== What is needed ==
Omit the pictures and reproduce the rest of the listing exactly.
Source records START
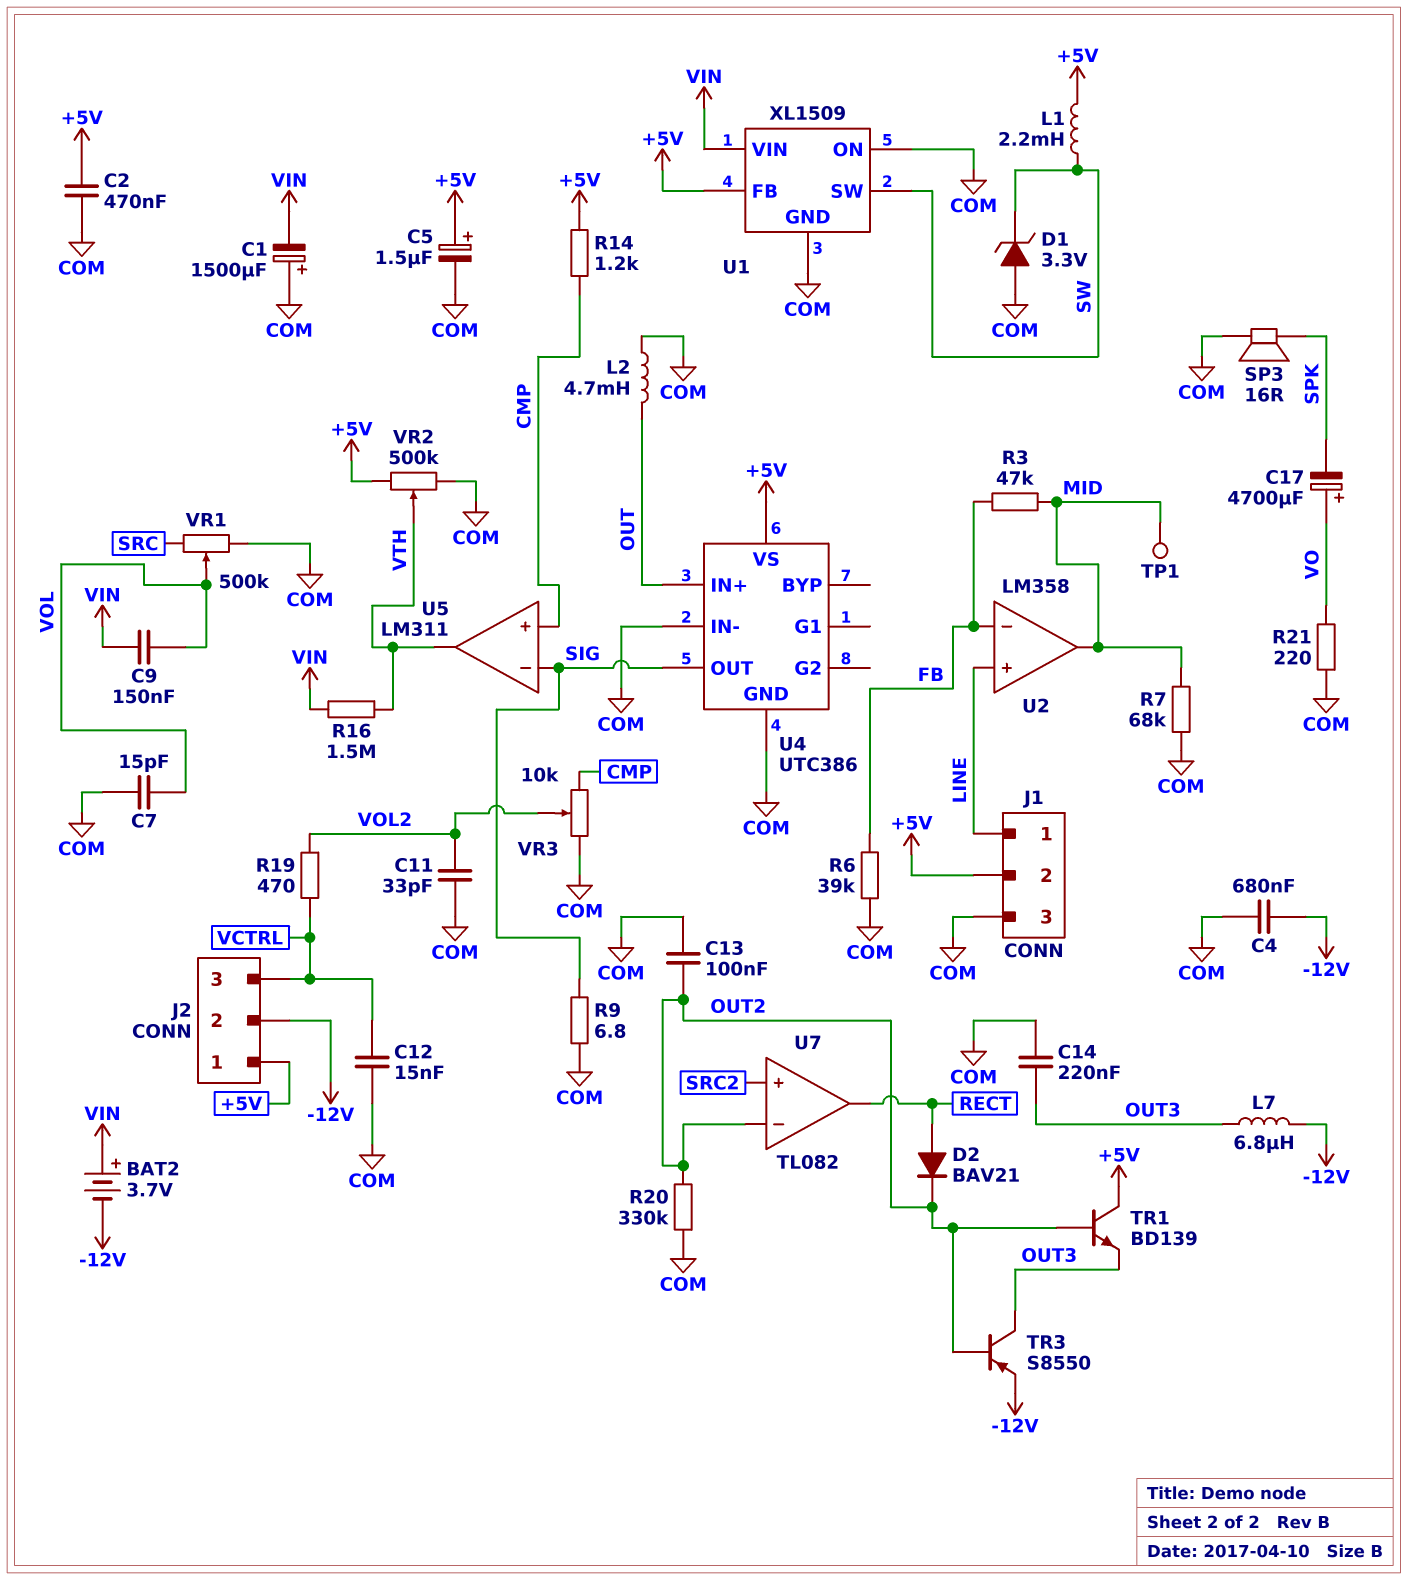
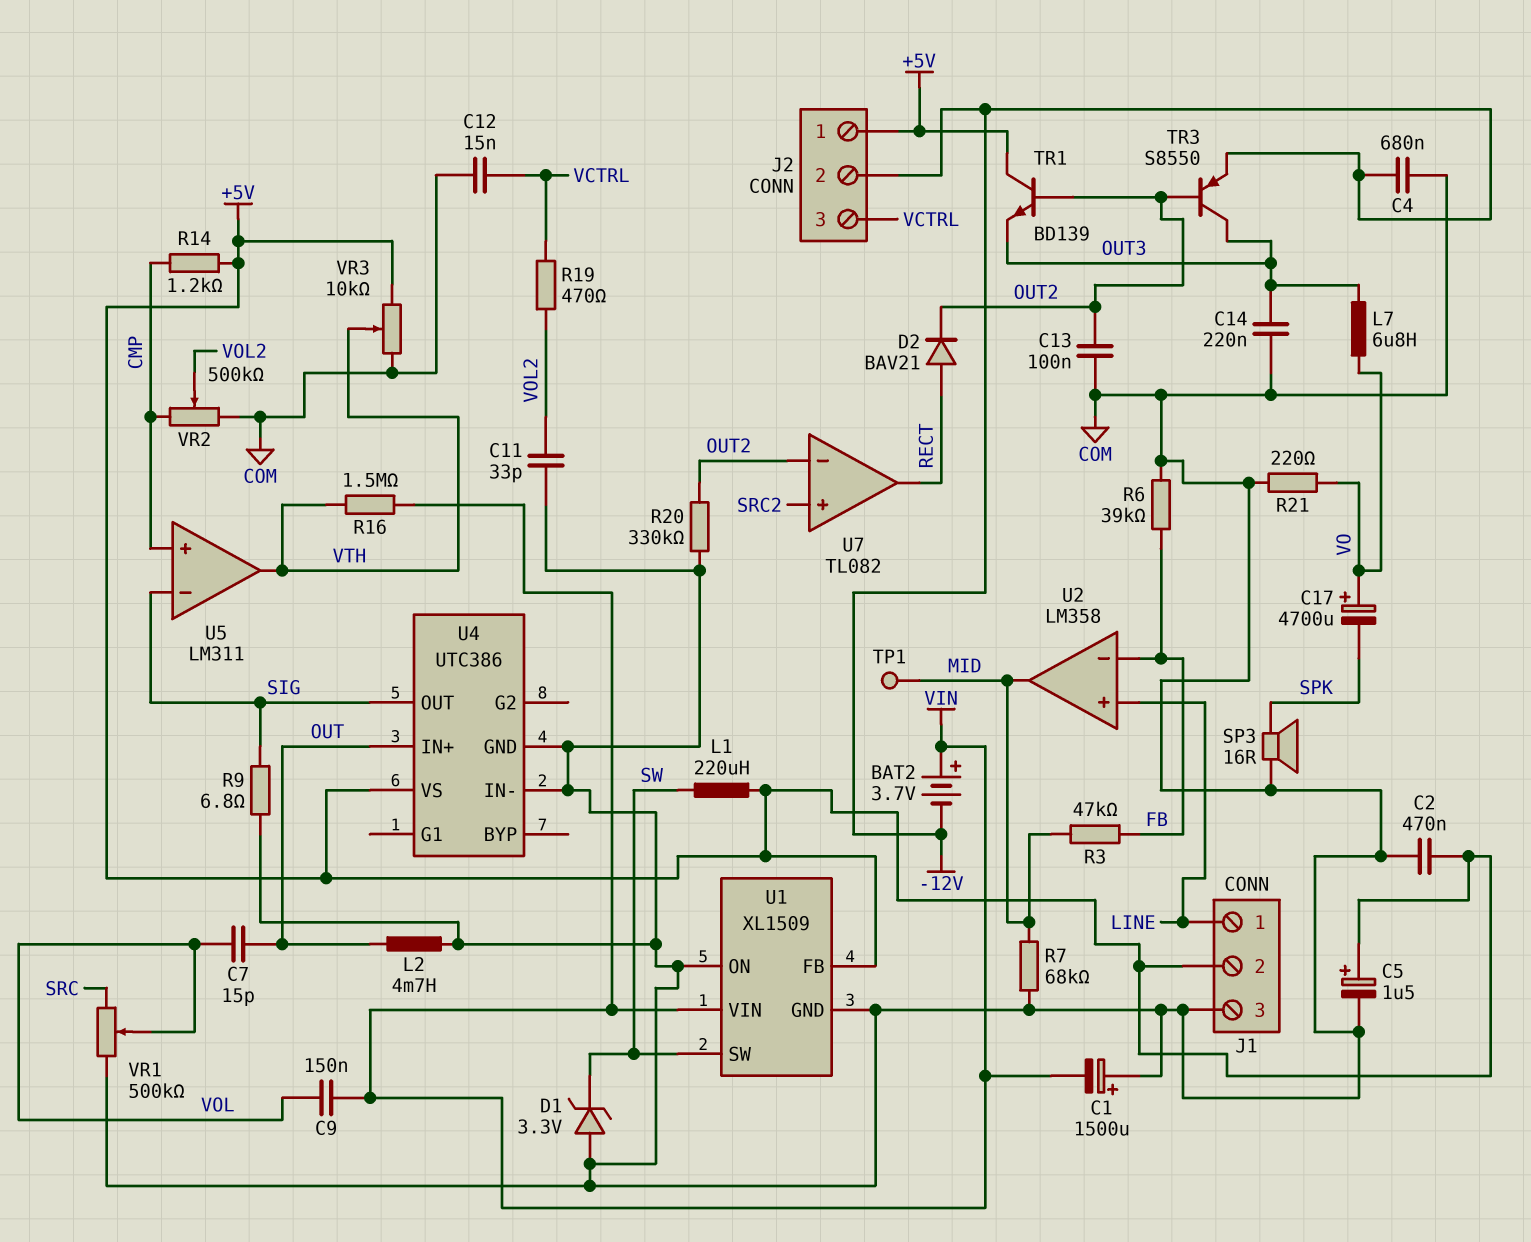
C7: 15pF (COM, VOL) -> 15pF (OUT, VOL)
L1: 2.2mH (+5V, SW) -> 220uH (+5V, SW)
L7: 6.8uH (-12V, OUT3) -> 6.8uH (OUT3, VO)
VR2: 500k (+5V, COM, wiper VTH) -> 500k (CMP, COM, wiper VOL2)
VR3: 10k (CMP, COM, wiper VOL2) -> 10k (+5V, COM, wiper VTH)

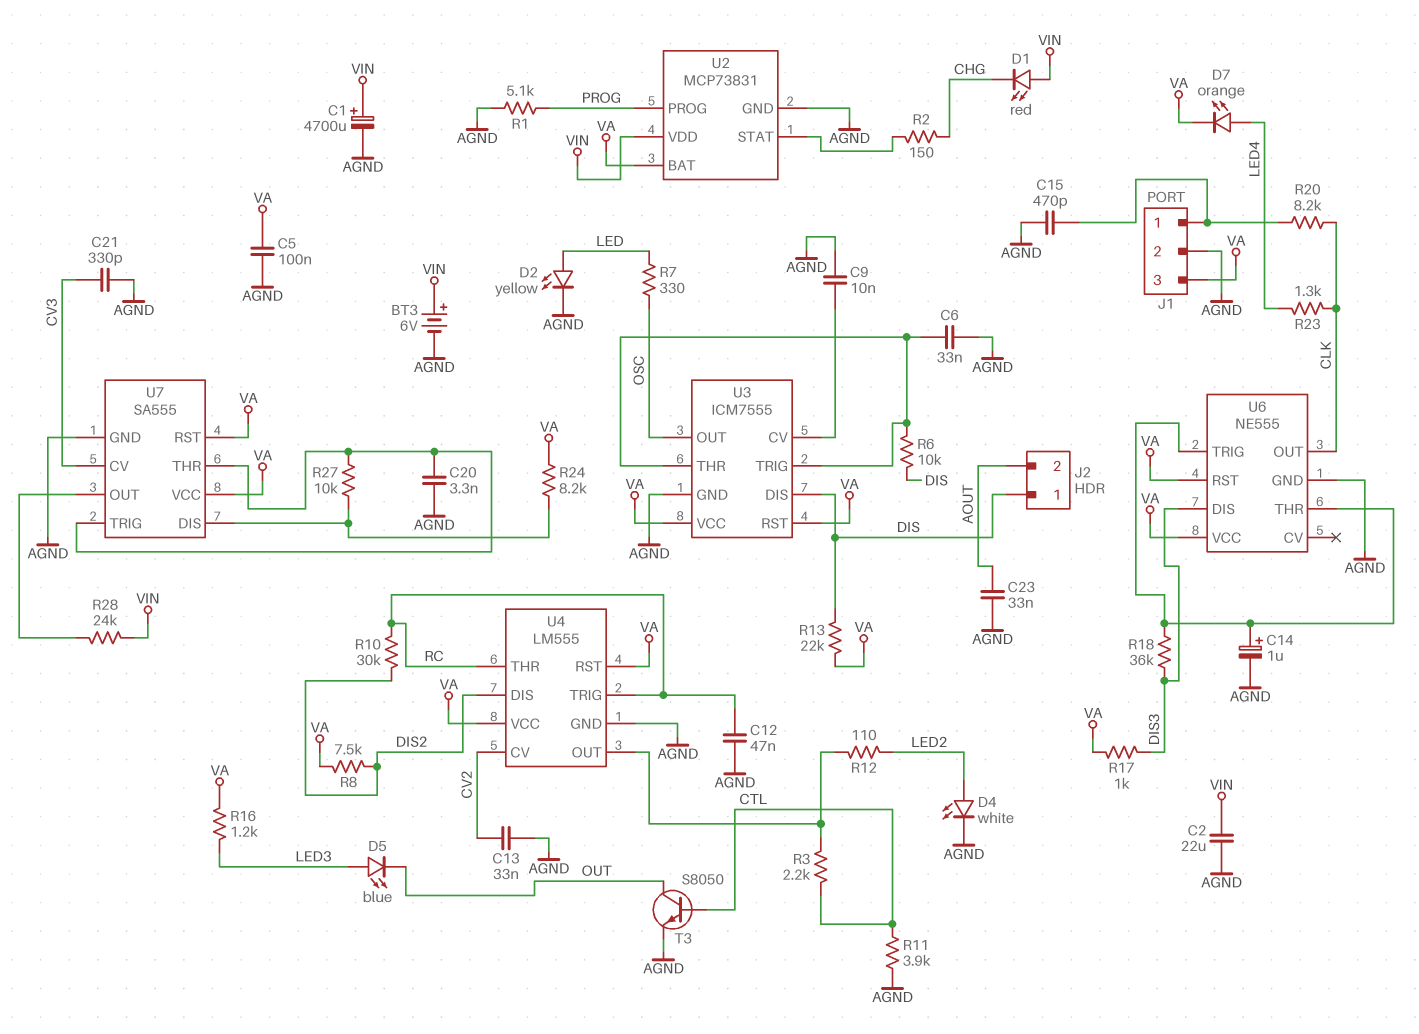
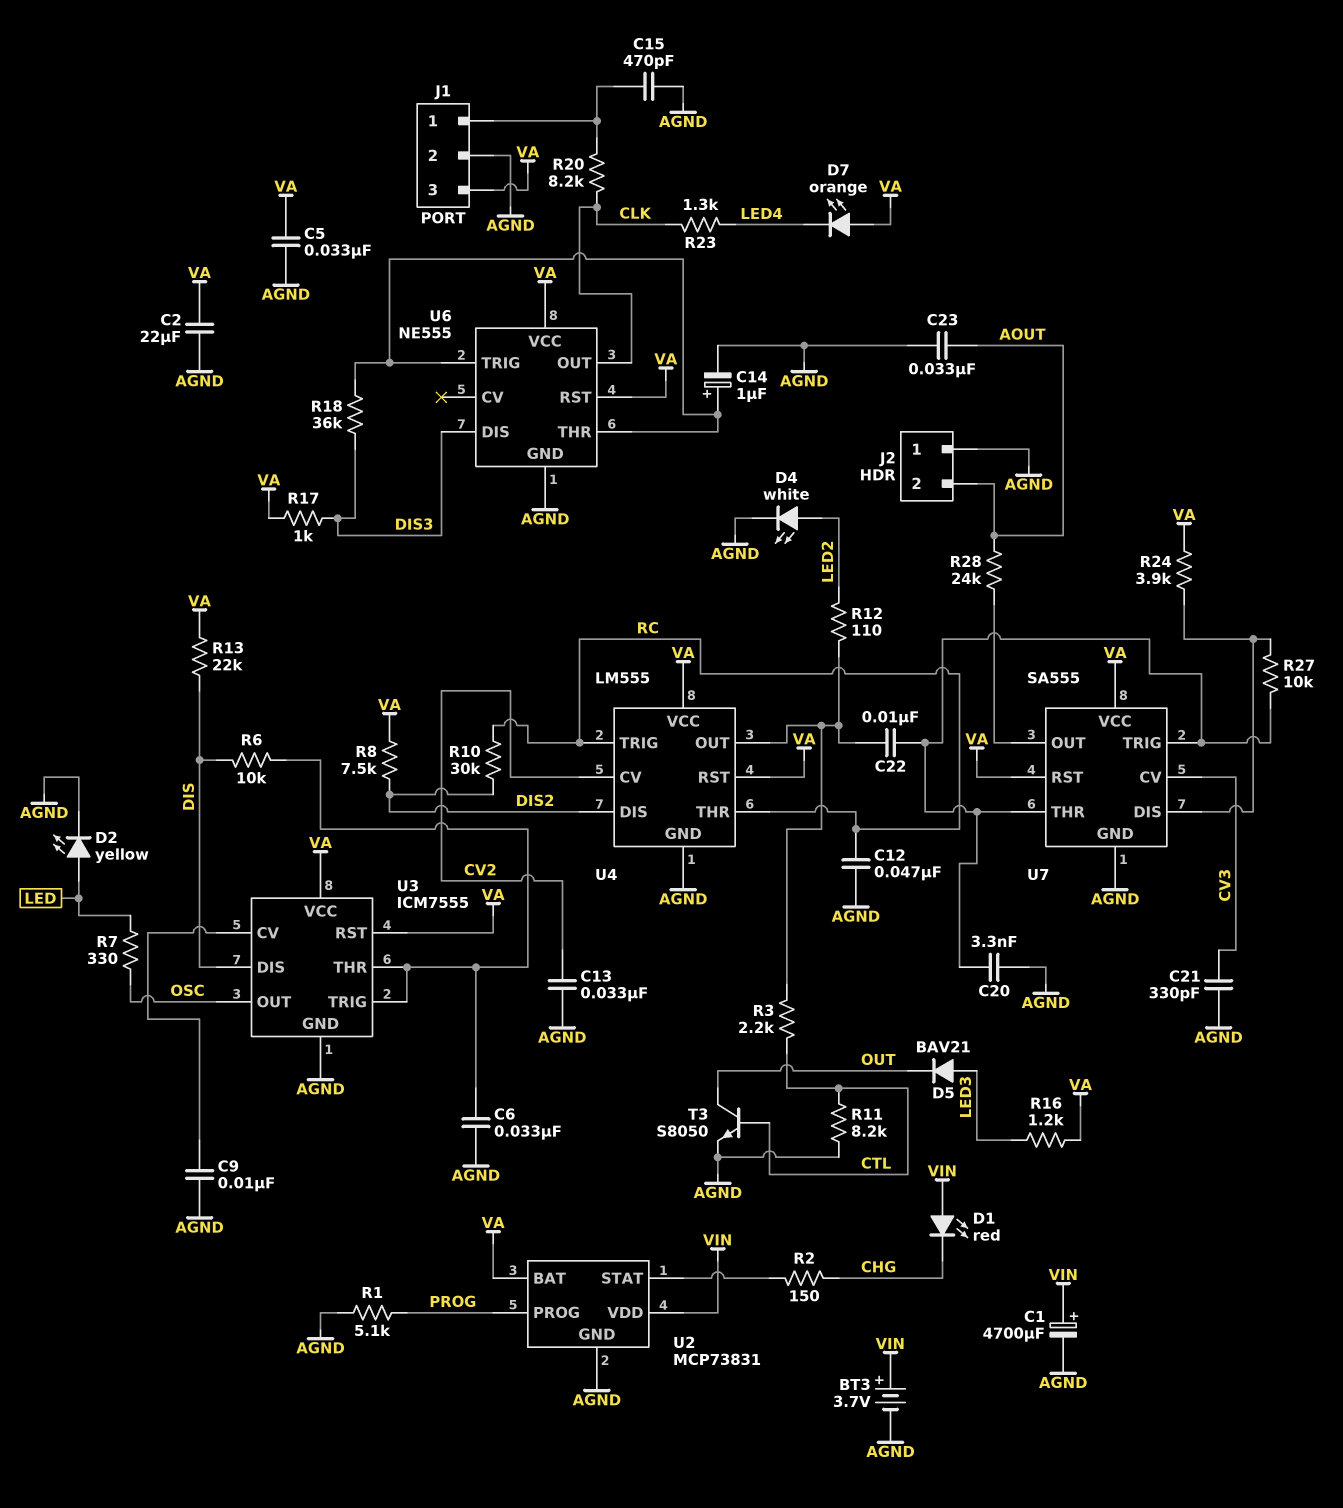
BT3: 6V (plus VIN, minus AGND) -> 3.7V (plus VIN, minus AGND)
C2: 22uF (AGND, VIN) -> 22uF (AGND, VA)
C5: 100nF (AGND, VA) -> 33nF (AGND, VA)
C22: none -> 10nF (U4/OUT, U7/THR)
D5: LED blue (A LED3, K OUT) -> diode BAV21 (A LED3, K OUT)
D7: LED orange (A LED4, K VA) -> LED orange (A VA, K LED4)
J2 pin 1: DIS -> AGND
R11: 3.9k (AGND, CTL) -> 8.2k (AGND, CTL)
R24: 8.2k (U7/DIS, VA) -> 3.9k (U7/DIS, VA)
R28: 24k (U7/OUT, VIN) -> 24k (AOUT, U7/OUT)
Source records END
== Result for this task ==
C7: 15pF (COM, VOL) -> 15pF (OUT, VOL)
L1: 2.2mH (+5V, SW) -> 220uH (+5V, SW)
L7: 6.8uH (-12V, OUT3) -> 6.8uH (OUT3, VO)
VR2: 500k (+5V, COM, wiper VTH) -> 500k (CMP, COM, wiper VOL2)
VR3: 10k (CMP, COM, wiper VOL2) -> 10k (+5V, COM, wiper VTH)

BT3: 6V (plus VIN, minus AGND) -> 3.7V (plus VIN, minus AGND)
C2: 22uF (AGND, VIN) -> 22uF (AGND, VA)
C5: 100nF (AGND, VA) -> 33nF (AGND, VA)
C22: none -> 10nF (U4/OUT, U7/THR)
D5: LED blue (A LED3, K OUT) -> diode BAV21 (A LED3, K OUT)
D7: LED orange (A LED4, K VA) -> LED orange (A VA, K LED4)
J2 pin 1: DIS -> AGND
R11: 3.9k (AGND, CTL) -> 8.2k (AGND, CTL)
R24: 8.2k (U7/DIS, VA) -> 3.9k (U7/DIS, VA)
R28: 24k (U7/OUT, VIN) -> 24k (AOUT, U7/OUT)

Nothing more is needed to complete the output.